EXERCISE AIM:
Where does the string "none" appear in the records? Copy every line that contains it.
[INPUT Boundary: Start]
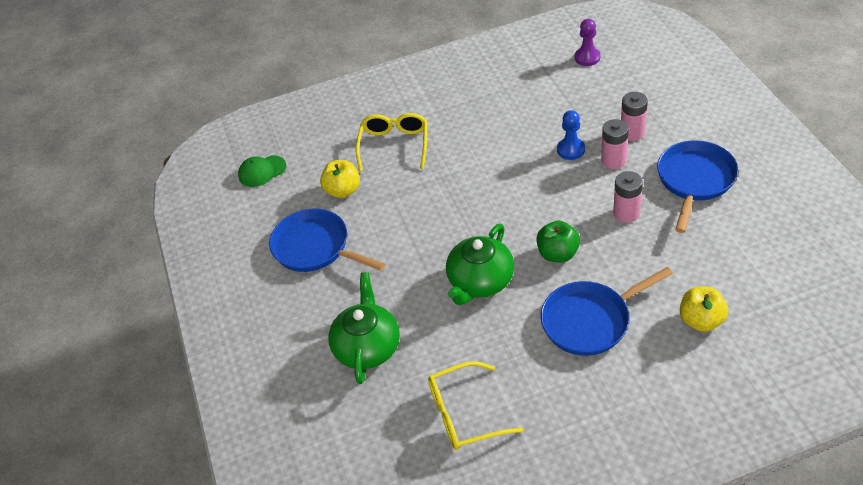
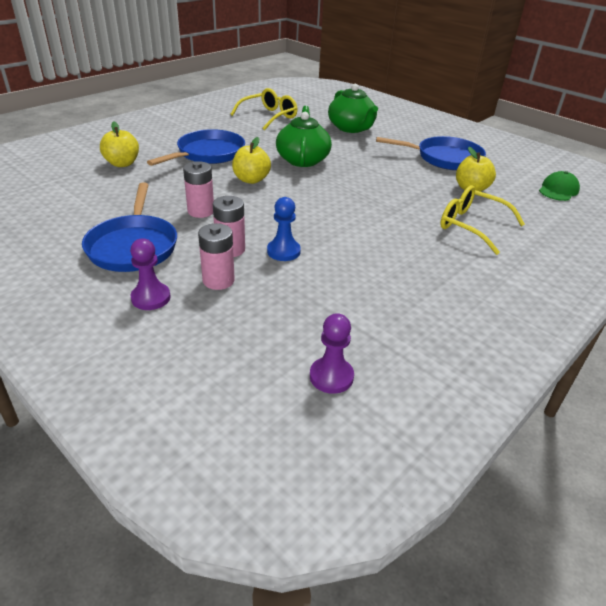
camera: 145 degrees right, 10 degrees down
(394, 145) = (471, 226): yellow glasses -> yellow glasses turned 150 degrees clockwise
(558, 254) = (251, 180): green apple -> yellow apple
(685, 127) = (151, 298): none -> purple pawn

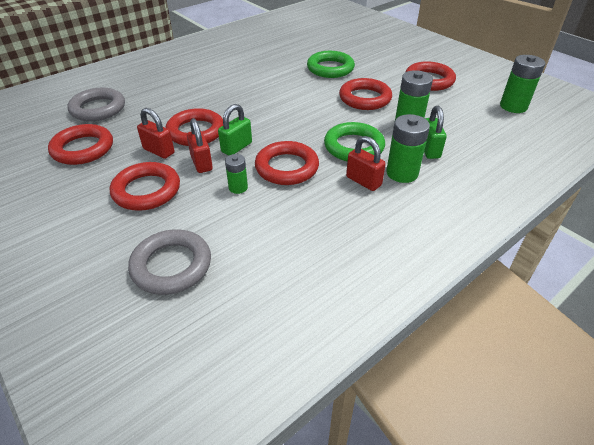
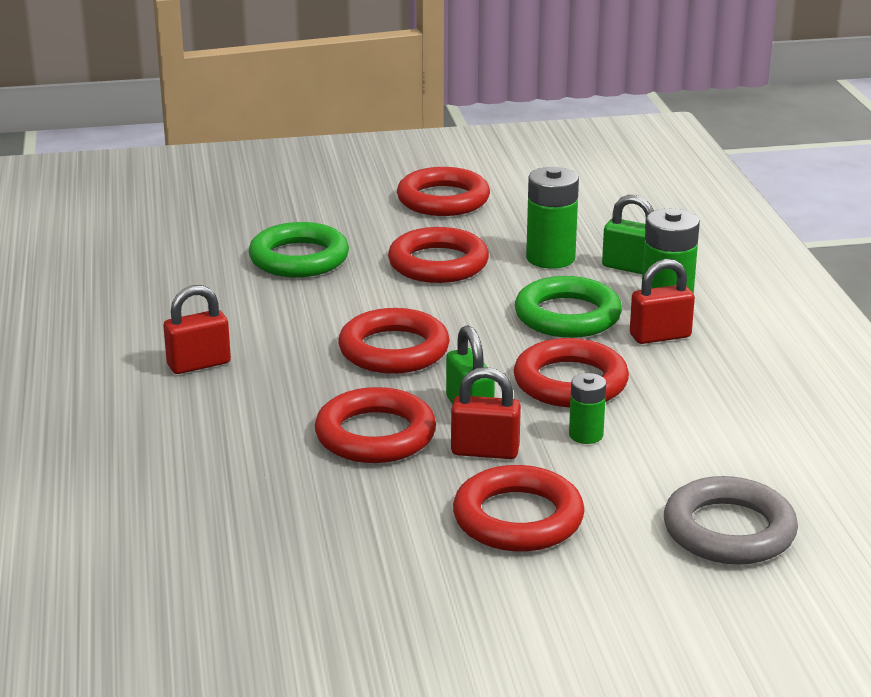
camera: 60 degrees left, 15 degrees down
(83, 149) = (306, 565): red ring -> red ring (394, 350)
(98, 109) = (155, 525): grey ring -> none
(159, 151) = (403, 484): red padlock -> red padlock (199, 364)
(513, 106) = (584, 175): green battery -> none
[INPUT Boundary: End]
OUTPUT FOR THIS TASK:
(685, 127) = (151, 298): none -> purple pawn
(98, 109) = (155, 525): grey ring -> none
(513, 106) = (584, 175): green battery -> none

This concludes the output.